Content starts
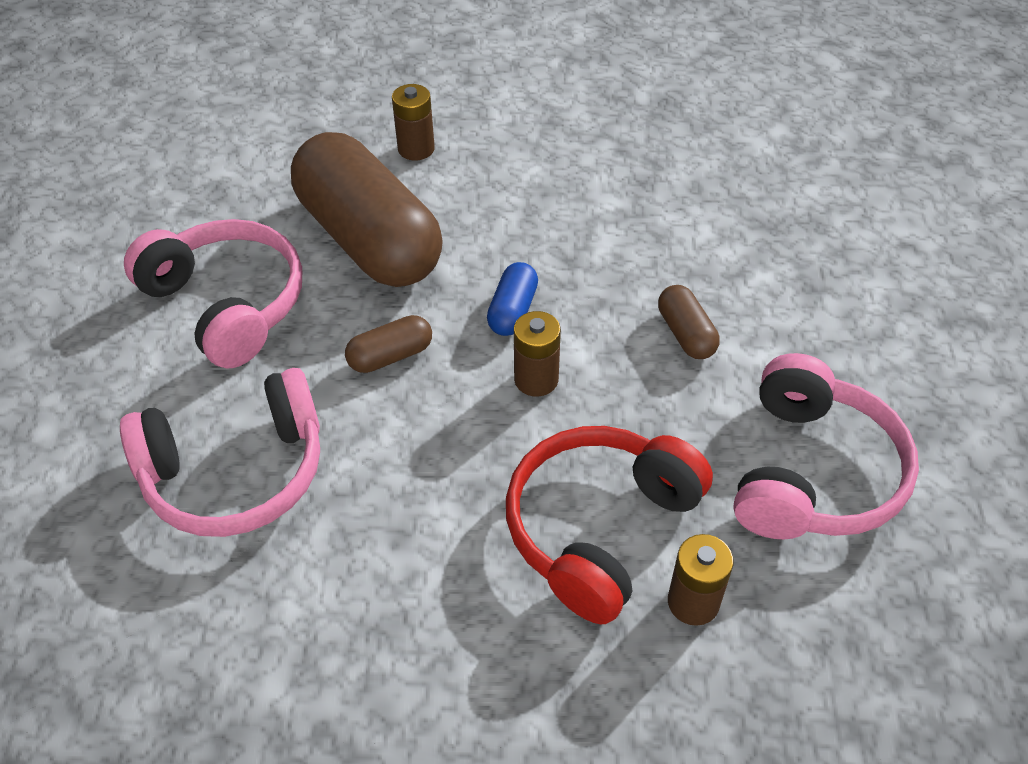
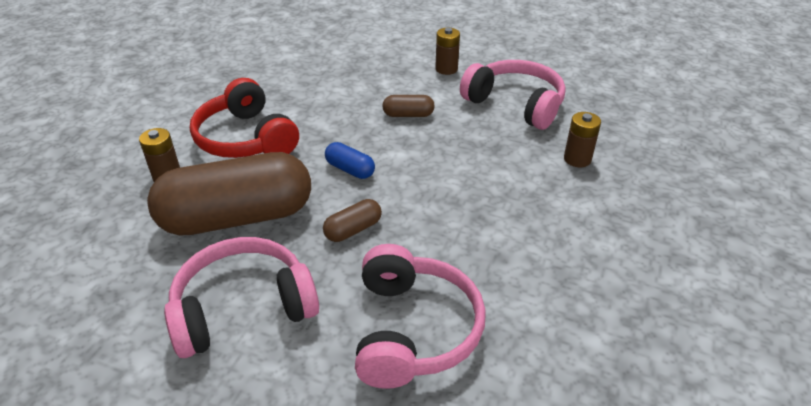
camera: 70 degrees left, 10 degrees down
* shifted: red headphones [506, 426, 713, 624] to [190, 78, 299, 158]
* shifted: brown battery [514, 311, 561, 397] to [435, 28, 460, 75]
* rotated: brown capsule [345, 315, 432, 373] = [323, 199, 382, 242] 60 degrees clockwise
Content ends
With the pictures removed, return the full listing exactly as given.

RESULT BELOW:
camera: 70 degrees left, 10 degrees down
* shifted: red headphones [506, 426, 713, 624] to [190, 78, 299, 158]
* shifted: brown battery [514, 311, 561, 397] to [435, 28, 460, 75]
* rotated: brown capsule [345, 315, 432, 373] = [323, 199, 382, 242] 60 degrees clockwise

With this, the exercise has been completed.